TASK TO CARRY OUT:
Retype the records below exactly as they appear, but leave out any pictures.

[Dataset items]

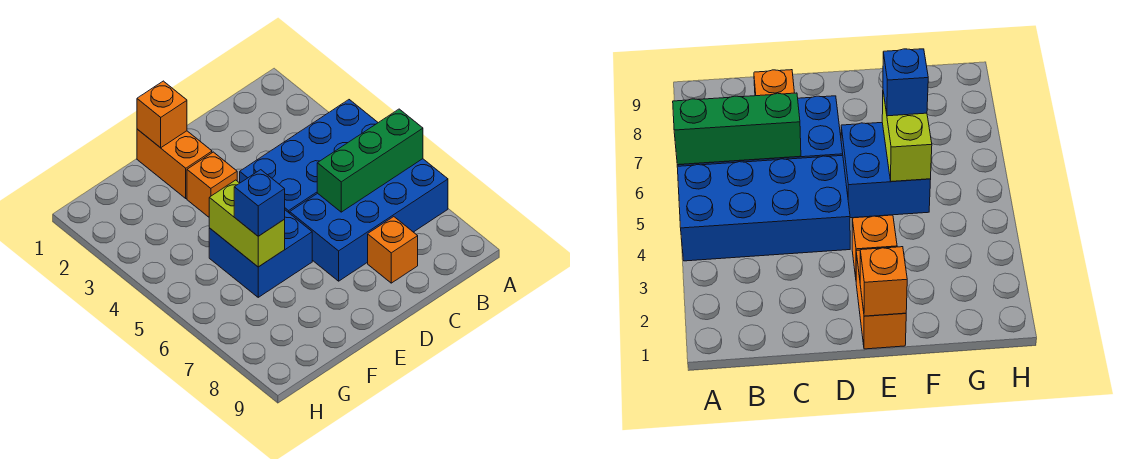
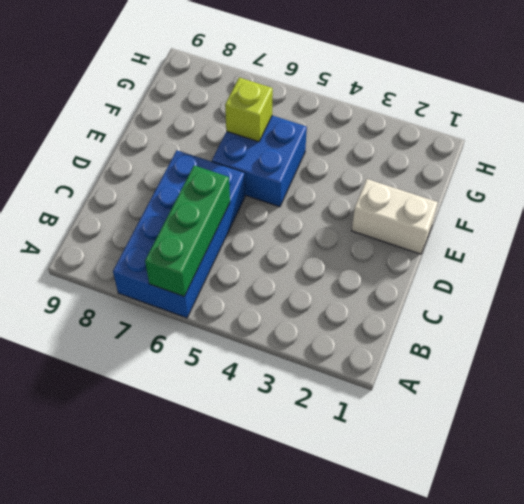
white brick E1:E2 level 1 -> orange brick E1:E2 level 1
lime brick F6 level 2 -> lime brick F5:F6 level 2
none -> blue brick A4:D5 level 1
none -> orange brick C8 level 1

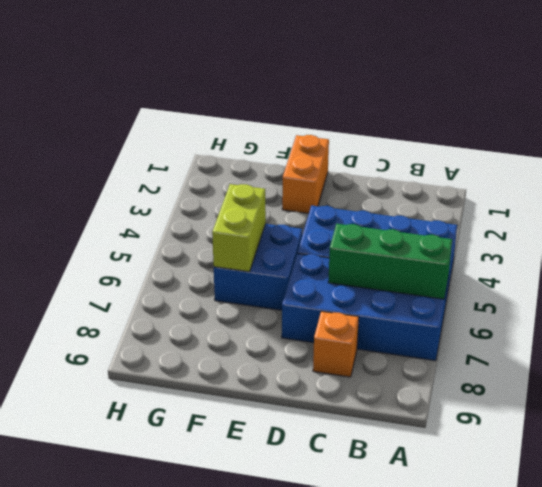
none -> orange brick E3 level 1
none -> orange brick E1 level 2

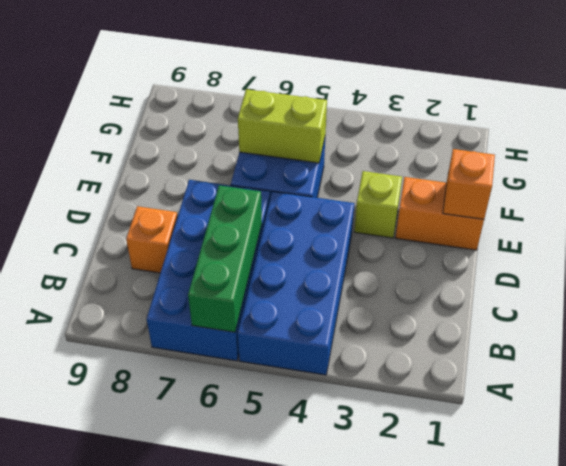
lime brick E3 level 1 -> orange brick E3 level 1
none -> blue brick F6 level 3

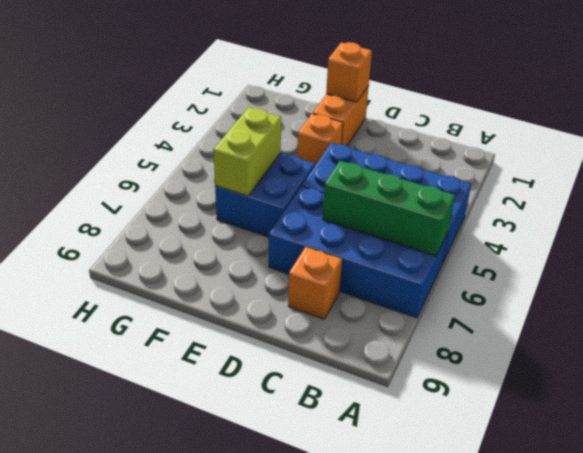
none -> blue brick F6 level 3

TASK OUTPUT:
white brick E1:E2 level 1 -> orange brick E1:E2 level 1
lime brick F6 level 2 -> lime brick F5:F6 level 2
none -> blue brick A4:D5 level 1
none -> orange brick C8 level 1

none -> orange brick E3 level 1
none -> orange brick E1 level 2

lime brick E3 level 1 -> orange brick E3 level 1
none -> blue brick F6 level 3

none -> blue brick F6 level 3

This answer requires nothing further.